> **Exercise**: Leave out the pictures and output exactly the lines below from the one with "C2: 6.8uF (SPK, VO) -> 1.5uF (SPK, VO)" down to the one with "LS1: speaker 4R", both of them included.

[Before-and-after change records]
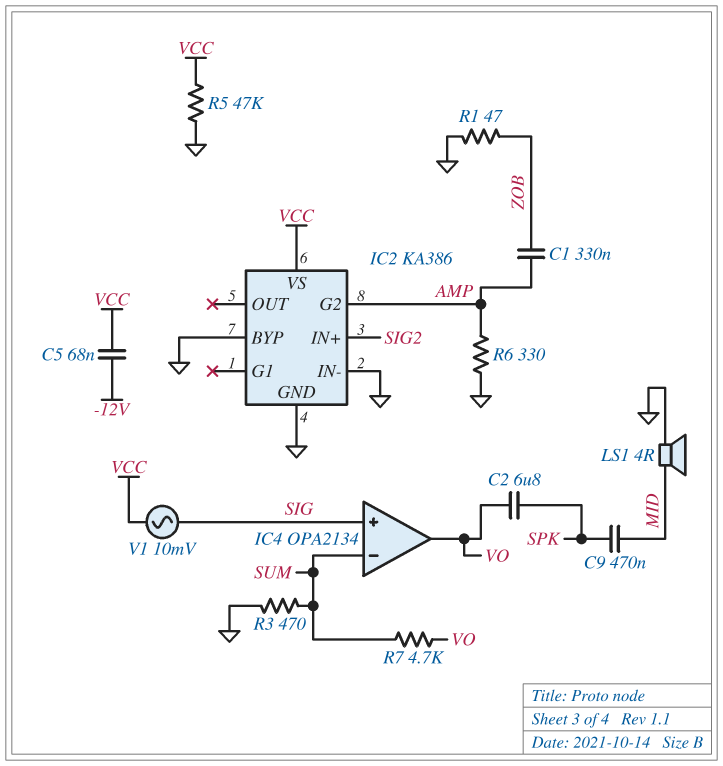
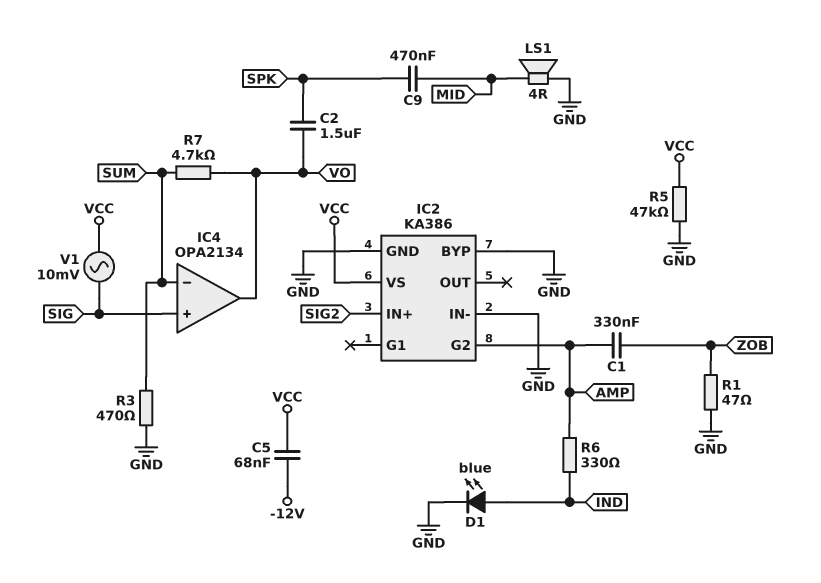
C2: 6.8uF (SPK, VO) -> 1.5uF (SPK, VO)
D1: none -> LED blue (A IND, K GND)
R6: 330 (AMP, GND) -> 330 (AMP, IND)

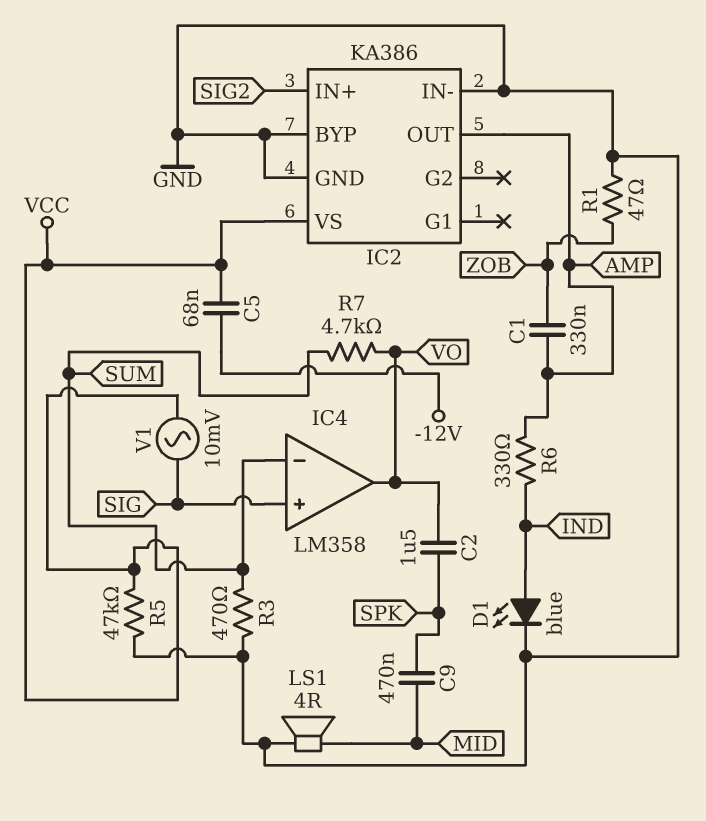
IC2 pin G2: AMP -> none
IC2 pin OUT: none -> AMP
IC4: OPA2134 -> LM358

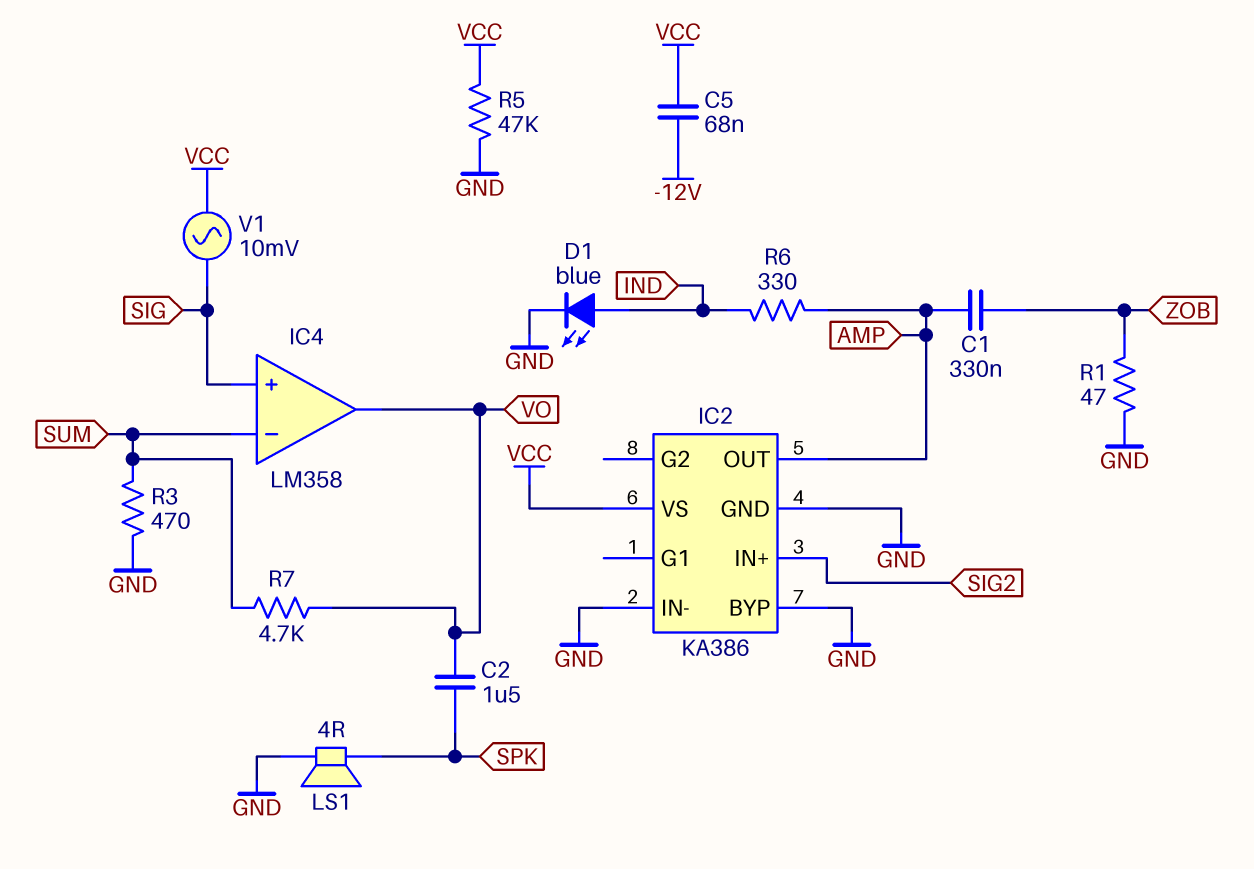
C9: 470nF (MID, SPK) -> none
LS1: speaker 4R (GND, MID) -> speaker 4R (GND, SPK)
* * *
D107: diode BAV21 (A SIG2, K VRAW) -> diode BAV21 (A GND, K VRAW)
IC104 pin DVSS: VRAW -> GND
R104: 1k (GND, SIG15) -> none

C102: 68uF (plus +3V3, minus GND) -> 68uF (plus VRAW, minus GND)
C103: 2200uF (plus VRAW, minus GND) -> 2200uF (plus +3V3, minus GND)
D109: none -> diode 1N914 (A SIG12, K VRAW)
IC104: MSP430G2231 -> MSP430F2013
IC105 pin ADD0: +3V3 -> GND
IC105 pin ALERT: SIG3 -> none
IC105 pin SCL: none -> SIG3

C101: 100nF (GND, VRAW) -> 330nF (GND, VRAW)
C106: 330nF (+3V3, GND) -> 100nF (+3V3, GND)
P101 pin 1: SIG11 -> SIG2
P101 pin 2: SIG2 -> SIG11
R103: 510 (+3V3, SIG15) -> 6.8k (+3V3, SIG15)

> **Written response**:
C2: 6.8uF (SPK, VO) -> 1.5uF (SPK, VO)
D1: none -> LED blue (A IND, K GND)
R6: 330 (AMP, GND) -> 330 (AMP, IND)

IC2 pin G2: AMP -> none
IC2 pin OUT: none -> AMP
IC4: OPA2134 -> LM358

C9: 470nF (MID, SPK) -> none
LS1: speaker 4R (GND, MID) -> speaker 4R (GND, SPK)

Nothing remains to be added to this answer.